Dataset records
###

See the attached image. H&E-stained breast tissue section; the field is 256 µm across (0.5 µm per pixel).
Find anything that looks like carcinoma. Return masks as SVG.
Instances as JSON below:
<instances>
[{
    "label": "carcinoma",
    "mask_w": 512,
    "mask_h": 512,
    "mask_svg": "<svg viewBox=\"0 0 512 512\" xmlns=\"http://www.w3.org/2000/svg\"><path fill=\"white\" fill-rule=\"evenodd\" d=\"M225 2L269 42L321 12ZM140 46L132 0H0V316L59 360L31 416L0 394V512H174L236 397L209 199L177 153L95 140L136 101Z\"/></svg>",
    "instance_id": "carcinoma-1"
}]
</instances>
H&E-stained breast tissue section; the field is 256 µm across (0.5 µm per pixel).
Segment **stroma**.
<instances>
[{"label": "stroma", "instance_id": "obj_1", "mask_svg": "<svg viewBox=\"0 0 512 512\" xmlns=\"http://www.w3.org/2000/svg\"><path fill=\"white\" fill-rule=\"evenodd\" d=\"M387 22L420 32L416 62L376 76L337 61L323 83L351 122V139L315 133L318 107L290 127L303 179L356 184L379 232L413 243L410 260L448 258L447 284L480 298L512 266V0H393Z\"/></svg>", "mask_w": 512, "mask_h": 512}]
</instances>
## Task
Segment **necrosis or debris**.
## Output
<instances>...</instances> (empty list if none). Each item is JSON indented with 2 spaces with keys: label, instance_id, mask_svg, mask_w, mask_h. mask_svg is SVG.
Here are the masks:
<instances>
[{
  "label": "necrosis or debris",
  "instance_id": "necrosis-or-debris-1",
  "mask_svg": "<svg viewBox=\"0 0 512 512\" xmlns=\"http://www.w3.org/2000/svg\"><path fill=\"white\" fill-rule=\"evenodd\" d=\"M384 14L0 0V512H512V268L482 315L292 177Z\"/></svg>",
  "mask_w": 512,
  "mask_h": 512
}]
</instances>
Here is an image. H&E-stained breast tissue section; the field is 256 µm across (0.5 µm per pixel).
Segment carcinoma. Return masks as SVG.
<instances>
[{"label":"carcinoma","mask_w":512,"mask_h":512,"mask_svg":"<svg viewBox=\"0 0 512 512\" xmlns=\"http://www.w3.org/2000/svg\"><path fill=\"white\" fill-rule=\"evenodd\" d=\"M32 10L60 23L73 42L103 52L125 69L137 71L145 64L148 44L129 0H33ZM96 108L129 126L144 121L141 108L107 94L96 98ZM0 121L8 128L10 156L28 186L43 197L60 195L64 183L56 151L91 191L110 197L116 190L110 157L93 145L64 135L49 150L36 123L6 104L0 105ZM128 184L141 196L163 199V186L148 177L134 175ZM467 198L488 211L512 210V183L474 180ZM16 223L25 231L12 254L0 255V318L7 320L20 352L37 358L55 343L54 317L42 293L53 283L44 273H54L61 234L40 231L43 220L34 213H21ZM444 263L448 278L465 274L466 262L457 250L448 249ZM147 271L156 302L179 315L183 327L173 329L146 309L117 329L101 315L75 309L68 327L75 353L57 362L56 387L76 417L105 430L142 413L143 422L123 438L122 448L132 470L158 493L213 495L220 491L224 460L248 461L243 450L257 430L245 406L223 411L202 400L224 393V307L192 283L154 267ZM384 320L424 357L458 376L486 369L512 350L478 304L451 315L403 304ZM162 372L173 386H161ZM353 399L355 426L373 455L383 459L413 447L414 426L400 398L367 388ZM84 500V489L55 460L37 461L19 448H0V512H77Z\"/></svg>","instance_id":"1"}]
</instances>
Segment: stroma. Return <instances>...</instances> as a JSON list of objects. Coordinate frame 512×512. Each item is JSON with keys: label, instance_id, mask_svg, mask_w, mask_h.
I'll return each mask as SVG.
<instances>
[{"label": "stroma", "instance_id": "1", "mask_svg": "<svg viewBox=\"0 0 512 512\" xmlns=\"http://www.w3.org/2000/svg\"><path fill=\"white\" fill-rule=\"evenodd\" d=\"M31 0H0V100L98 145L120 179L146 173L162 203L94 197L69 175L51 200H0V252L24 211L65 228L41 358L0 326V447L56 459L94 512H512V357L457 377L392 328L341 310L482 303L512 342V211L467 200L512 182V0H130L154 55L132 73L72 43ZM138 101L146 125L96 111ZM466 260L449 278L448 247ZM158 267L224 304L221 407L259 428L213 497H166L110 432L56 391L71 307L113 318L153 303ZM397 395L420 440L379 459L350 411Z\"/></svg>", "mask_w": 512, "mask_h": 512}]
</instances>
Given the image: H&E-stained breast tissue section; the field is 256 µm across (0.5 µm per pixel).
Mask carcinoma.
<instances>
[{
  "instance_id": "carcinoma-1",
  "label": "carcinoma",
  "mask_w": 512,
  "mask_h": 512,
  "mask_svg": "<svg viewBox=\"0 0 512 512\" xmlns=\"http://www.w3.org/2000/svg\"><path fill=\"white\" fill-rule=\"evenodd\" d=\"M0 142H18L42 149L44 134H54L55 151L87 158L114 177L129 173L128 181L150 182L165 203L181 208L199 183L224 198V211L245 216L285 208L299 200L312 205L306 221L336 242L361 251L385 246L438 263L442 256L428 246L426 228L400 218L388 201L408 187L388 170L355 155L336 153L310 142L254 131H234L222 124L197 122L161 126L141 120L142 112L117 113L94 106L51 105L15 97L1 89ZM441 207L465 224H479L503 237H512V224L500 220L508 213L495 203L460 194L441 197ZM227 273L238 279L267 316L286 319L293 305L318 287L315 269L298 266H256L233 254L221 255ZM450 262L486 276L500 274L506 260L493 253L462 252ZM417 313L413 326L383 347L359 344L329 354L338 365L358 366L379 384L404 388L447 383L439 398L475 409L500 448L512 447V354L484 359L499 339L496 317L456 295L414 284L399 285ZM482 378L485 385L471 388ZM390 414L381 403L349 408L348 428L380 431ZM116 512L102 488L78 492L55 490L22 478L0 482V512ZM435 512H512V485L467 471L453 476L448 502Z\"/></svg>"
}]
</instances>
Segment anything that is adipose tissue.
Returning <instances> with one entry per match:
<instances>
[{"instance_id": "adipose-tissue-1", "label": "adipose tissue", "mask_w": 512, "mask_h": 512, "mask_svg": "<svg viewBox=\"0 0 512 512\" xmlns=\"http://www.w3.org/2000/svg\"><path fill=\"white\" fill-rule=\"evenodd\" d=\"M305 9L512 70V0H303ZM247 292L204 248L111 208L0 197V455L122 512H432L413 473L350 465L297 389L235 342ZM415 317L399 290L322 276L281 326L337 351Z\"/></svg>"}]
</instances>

###

-- INSTRUCTIONS TO FOLLOW --
Copy out the material word for word and line for line.

-- RESPONSE TO THE EXERCISE --
See the attached image. H&E-stained breast tissue section; the field is 256 µm across (0.5 µm per pixel).
Find anything that looks like carcinoma. Return masks as SVG.
Instances as JSON below:
<instances>
[{
    "label": "carcinoma",
    "mask_w": 512,
    "mask_h": 512,
    "mask_svg": "<svg viewBox=\"0 0 512 512\" xmlns=\"http://www.w3.org/2000/svg\"><path fill=\"white\" fill-rule=\"evenodd\" d=\"M225 2L269 42L321 12ZM140 46L132 0H0V316L59 360L31 416L0 394V512H174L236 397L209 199L177 153L95 140L136 101Z\"/></svg>",
    "instance_id": "carcinoma-1"
}]
</instances>
H&E-stained breast tissue section; the field is 256 µm across (0.5 µm per pixel).
Segment **stroma**.
<instances>
[{"label": "stroma", "instance_id": "obj_1", "mask_svg": "<svg viewBox=\"0 0 512 512\" xmlns=\"http://www.w3.org/2000/svg\"><path fill=\"white\" fill-rule=\"evenodd\" d=\"M387 22L420 32L416 62L376 76L337 61L323 83L351 122V139L315 133L318 107L290 127L303 179L356 184L379 232L413 243L410 260L448 258L447 284L480 298L512 266V0H393Z\"/></svg>", "mask_w": 512, "mask_h": 512}]
</instances>
## Task
Segment **necrosis or debris**.
## Output
<instances>...</instances> (empty list if none). Each item is JSON indented with 2 spaces with keys: label, instance_id, mask_svg, mask_w, mask_h. mask_svg is SVG.
Here are the masks:
<instances>
[{
  "label": "necrosis or debris",
  "instance_id": "necrosis-or-debris-1",
  "mask_svg": "<svg viewBox=\"0 0 512 512\" xmlns=\"http://www.w3.org/2000/svg\"><path fill=\"white\" fill-rule=\"evenodd\" d=\"M384 14L0 0V512H512V268L482 315L292 177Z\"/></svg>",
  "mask_w": 512,
  "mask_h": 512
}]
</instances>
Here is an image. H&E-stained breast tissue section; the field is 256 µm across (0.5 µm per pixel).
Segment carcinoma. Return masks as SVG.
<instances>
[{"label":"carcinoma","mask_w":512,"mask_h":512,"mask_svg":"<svg viewBox=\"0 0 512 512\" xmlns=\"http://www.w3.org/2000/svg\"><path fill=\"white\" fill-rule=\"evenodd\" d=\"M32 10L60 23L73 42L103 52L125 69L137 71L145 64L148 44L129 0H33ZM96 108L129 126L144 121L141 108L107 94L96 98ZM0 121L8 128L10 156L28 186L43 197L60 195L64 183L56 151L91 191L110 197L116 190L110 157L93 145L64 135L49 150L36 123L6 104L0 105ZM128 184L141 196L163 199V186L148 177L134 175ZM467 198L488 211L512 210V183L474 180ZM16 223L25 231L12 254L0 255V318L7 320L20 352L37 358L55 343L54 317L42 293L53 283L44 273H54L61 234L40 231L43 220L34 213H21ZM444 263L448 278L465 274L466 262L457 250L448 249ZM147 271L156 302L179 315L183 327L173 329L146 309L117 329L101 315L75 309L68 327L75 353L57 362L56 387L76 417L105 430L142 413L143 422L123 438L122 448L132 470L158 493L213 495L220 491L224 460L248 461L243 450L257 430L245 406L223 411L202 400L224 393V307L192 283L154 267ZM384 320L424 357L458 376L486 369L512 350L478 304L451 315L403 304ZM162 372L173 386H161ZM353 399L355 426L373 455L383 459L413 447L414 426L400 398L367 388ZM84 500V489L55 460L37 461L19 448H0V512H77Z\"/></svg>","instance_id":"1"}]
</instances>
Segment: stroma. Return <instances>...</instances> as a JSON list of objects. Coordinate frame 512×512. Each item is JSON with keys: label, instance_id, mask_svg, mask_w, mask_h.
I'll return each mask as SVG.
<instances>
[{"label": "stroma", "instance_id": "1", "mask_svg": "<svg viewBox=\"0 0 512 512\" xmlns=\"http://www.w3.org/2000/svg\"><path fill=\"white\" fill-rule=\"evenodd\" d=\"M31 0H0V100L98 145L120 179L146 173L162 203L94 197L69 175L51 200H0V252L24 211L65 228L41 358L0 326V447L56 459L94 512H512V357L457 377L392 328L341 310L482 303L512 342V211L467 200L512 182V0H130L154 55L132 73L72 43ZM138 101L146 125L96 111ZM466 260L449 278L448 247ZM158 267L224 304L221 407L259 428L213 497H166L110 432L56 391L71 307L113 318L153 303ZM397 395L420 440L379 459L350 411Z\"/></svg>", "mask_w": 512, "mask_h": 512}]
</instances>
Given the image: H&E-stained breast tissue section; the field is 256 µm across (0.5 µm per pixel).
Mask carcinoma.
<instances>
[{
  "instance_id": "carcinoma-1",
  "label": "carcinoma",
  "mask_w": 512,
  "mask_h": 512,
  "mask_svg": "<svg viewBox=\"0 0 512 512\" xmlns=\"http://www.w3.org/2000/svg\"><path fill=\"white\" fill-rule=\"evenodd\" d=\"M0 142H18L42 149L44 134H54L55 151L87 158L114 177L129 173L128 181L150 182L165 203L181 208L199 183L224 198V211L245 216L285 208L299 200L312 205L306 221L336 242L361 251L385 246L438 263L442 256L428 246L426 228L400 218L388 201L408 187L388 170L355 155L336 153L310 142L254 131H234L222 124L197 122L161 126L141 120L142 112L117 113L94 106L51 105L15 97L1 89ZM441 207L465 224H479L503 237H512V224L500 220L508 213L495 203L460 194L441 197ZM227 273L238 279L267 316L286 319L293 305L318 287L315 269L298 266H256L233 254L221 255ZM450 262L486 276L500 274L506 260L493 253L462 252ZM417 313L413 326L383 347L359 344L329 354L338 365L358 366L379 384L404 388L447 383L439 398L475 409L500 448L512 447V354L484 359L499 339L496 317L456 295L414 284L399 285ZM482 378L485 385L471 388ZM390 414L381 403L349 408L348 428L380 431ZM116 512L102 488L78 492L55 490L22 478L0 482V512ZM435 512H512V485L467 471L453 476L448 502Z\"/></svg>"
}]
</instances>
Segment anything that is adipose tissue.
Returning <instances> with one entry per match:
<instances>
[{"instance_id": "adipose-tissue-1", "label": "adipose tissue", "mask_w": 512, "mask_h": 512, "mask_svg": "<svg viewBox=\"0 0 512 512\" xmlns=\"http://www.w3.org/2000/svg\"><path fill=\"white\" fill-rule=\"evenodd\" d=\"M305 9L512 70V0H303ZM247 292L204 248L111 208L0 197V455L122 512H432L413 473L350 465L297 389L235 342ZM415 317L399 290L322 276L281 326L337 351Z\"/></svg>"}]
</instances>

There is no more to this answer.